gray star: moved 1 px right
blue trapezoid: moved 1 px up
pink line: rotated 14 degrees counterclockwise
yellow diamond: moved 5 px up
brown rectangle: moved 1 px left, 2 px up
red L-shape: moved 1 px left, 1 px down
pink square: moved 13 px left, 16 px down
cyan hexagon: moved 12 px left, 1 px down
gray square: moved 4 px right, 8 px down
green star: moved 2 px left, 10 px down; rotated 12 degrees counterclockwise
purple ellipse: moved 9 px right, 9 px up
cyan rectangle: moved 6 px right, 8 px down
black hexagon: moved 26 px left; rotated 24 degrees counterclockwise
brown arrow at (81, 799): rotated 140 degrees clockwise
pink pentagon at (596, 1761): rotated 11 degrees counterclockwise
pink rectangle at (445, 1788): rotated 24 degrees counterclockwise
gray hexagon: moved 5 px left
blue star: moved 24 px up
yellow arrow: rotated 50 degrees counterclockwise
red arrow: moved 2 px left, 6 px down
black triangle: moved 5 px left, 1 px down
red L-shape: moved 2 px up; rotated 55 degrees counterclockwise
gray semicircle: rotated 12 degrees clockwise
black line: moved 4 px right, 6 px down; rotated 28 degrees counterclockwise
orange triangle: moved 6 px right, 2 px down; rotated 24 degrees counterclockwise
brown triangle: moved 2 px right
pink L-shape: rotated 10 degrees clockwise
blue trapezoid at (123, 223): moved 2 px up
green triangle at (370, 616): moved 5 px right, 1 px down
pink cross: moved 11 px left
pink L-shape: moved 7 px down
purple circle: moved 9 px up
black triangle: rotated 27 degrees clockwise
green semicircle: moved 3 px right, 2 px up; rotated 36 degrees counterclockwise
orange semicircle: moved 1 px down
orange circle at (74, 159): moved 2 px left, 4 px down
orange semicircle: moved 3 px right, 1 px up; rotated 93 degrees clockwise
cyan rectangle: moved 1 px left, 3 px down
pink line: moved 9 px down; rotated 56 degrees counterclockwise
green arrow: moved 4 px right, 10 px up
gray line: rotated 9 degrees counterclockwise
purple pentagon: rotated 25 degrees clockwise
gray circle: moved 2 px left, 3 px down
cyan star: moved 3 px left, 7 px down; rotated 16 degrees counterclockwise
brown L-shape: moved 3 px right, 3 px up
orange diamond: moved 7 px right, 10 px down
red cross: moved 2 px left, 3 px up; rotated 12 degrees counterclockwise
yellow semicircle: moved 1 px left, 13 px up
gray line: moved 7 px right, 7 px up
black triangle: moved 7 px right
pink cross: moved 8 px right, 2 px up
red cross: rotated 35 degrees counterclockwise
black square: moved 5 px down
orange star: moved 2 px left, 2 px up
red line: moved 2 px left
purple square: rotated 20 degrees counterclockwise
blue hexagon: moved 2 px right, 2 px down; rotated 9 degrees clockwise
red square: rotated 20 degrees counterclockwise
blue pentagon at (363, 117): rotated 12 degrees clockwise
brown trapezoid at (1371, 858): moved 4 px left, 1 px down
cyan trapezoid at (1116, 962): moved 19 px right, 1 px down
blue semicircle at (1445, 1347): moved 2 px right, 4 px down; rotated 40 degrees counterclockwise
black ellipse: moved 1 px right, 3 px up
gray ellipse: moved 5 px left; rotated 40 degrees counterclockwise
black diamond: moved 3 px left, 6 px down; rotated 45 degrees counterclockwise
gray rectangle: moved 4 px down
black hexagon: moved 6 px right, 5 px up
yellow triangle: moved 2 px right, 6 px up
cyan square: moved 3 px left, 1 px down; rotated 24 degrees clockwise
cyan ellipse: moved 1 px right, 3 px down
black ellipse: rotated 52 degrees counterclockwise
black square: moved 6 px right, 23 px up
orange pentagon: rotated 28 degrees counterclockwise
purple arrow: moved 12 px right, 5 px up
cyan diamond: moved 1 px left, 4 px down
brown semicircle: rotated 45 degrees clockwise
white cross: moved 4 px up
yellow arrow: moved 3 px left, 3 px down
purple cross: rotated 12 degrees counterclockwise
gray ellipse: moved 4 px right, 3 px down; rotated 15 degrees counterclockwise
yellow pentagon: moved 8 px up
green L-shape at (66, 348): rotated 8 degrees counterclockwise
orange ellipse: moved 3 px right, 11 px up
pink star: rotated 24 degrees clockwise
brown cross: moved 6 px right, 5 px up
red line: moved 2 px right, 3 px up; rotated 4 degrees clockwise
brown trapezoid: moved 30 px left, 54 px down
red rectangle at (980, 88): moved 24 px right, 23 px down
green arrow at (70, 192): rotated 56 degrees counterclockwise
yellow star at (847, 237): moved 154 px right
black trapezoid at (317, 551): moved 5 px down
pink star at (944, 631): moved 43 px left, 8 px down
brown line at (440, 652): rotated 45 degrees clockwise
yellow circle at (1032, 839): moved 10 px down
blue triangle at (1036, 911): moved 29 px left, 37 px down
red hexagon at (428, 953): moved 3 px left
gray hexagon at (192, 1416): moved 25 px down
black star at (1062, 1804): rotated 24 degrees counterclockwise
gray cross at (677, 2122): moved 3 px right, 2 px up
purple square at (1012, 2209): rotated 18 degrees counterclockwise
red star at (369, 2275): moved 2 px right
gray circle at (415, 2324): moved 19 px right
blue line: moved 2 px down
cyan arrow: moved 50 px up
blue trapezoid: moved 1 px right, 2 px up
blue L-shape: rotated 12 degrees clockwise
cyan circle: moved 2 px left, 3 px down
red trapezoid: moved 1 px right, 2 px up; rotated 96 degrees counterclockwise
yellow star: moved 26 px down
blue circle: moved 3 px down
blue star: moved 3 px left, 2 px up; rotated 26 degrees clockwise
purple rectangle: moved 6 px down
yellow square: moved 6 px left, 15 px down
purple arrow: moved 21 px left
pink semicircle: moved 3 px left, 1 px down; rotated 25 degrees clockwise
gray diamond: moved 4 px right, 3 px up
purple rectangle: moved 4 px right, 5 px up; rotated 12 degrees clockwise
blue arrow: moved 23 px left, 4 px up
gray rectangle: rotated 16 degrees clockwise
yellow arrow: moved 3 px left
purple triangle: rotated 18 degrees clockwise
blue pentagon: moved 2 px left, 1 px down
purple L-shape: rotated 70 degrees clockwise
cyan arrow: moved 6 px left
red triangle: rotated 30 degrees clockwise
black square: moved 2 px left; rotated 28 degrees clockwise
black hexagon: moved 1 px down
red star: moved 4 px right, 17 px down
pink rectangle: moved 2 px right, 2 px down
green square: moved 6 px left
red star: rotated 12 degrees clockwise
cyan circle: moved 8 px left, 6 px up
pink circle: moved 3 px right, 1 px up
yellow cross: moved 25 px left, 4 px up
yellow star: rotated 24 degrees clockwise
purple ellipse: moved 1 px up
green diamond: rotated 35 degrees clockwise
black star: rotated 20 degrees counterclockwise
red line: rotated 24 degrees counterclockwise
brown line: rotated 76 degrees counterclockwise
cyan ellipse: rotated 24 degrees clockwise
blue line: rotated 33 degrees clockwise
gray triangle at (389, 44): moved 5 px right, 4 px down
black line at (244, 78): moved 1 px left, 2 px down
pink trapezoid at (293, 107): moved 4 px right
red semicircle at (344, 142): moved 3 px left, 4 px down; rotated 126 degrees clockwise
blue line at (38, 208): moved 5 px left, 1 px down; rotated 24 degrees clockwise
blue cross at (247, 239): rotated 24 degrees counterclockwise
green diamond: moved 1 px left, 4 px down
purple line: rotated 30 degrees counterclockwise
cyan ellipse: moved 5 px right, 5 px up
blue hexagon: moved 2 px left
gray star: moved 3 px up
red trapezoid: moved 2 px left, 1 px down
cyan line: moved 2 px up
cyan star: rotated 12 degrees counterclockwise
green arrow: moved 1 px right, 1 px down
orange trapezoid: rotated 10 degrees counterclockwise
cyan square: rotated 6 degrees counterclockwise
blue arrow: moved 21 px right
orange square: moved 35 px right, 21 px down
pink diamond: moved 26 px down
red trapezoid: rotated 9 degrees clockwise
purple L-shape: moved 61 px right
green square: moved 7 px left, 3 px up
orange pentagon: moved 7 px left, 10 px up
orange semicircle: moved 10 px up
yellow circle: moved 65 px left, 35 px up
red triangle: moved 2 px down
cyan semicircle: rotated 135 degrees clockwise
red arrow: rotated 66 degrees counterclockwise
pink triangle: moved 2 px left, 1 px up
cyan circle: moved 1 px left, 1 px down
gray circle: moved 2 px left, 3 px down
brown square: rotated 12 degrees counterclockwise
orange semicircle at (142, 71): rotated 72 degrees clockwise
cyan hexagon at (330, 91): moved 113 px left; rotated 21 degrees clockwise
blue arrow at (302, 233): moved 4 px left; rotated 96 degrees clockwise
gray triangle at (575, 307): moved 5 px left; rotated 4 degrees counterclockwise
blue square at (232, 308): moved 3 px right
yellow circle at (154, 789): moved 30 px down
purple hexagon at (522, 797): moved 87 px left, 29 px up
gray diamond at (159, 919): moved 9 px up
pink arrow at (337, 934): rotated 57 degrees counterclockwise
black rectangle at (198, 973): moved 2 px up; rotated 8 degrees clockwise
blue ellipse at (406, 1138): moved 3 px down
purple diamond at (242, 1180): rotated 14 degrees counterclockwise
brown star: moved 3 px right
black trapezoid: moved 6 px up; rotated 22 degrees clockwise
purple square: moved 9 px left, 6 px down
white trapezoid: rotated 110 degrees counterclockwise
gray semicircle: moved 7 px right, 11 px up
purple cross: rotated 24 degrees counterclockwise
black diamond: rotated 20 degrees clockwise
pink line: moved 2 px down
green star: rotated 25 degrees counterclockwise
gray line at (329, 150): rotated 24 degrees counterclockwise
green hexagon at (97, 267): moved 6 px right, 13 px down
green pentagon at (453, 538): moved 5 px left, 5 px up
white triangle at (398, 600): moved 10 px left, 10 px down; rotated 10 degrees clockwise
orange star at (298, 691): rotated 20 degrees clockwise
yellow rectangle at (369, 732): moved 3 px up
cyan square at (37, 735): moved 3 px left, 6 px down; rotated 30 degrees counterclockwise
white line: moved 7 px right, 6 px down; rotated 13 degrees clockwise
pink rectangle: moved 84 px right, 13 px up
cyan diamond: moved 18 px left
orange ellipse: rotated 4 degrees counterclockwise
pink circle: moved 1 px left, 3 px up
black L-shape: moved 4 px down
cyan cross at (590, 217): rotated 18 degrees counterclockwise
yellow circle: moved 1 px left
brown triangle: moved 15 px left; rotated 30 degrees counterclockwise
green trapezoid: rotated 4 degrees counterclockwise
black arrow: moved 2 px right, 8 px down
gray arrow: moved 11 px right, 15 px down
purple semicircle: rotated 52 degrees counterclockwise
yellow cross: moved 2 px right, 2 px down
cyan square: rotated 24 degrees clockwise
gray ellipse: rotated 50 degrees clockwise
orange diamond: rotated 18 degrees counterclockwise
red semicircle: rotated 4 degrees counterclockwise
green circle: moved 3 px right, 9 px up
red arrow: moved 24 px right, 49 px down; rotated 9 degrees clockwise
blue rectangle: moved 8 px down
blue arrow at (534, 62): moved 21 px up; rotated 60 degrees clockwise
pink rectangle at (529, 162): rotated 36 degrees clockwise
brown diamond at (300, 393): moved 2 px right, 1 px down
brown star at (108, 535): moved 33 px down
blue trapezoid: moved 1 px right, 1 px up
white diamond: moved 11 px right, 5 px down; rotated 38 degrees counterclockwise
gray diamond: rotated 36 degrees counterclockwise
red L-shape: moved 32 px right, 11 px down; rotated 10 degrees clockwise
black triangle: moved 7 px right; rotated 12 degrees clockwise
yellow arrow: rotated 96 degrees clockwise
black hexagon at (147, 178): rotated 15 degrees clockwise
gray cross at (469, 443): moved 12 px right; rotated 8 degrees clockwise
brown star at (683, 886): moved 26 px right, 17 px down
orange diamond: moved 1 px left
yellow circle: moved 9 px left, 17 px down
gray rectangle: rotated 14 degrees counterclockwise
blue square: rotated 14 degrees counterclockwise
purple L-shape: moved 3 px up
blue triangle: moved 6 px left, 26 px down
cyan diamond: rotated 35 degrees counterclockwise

**PROBLEM REQUIREMENTS:**
Above this instruction are the records; retype exactly the lines from the one containing "gray rectangle: rotated 16 degrees clockwise" up to and including the one containing "cyan arrow: moved 6 px left".

**RESULT FOR THIS EXERCISE:**
gray rectangle: rotated 16 degrees clockwise
yellow arrow: moved 3 px left
purple triangle: rotated 18 degrees clockwise
blue pentagon: moved 2 px left, 1 px down
purple L-shape: rotated 70 degrees clockwise
cyan arrow: moved 6 px left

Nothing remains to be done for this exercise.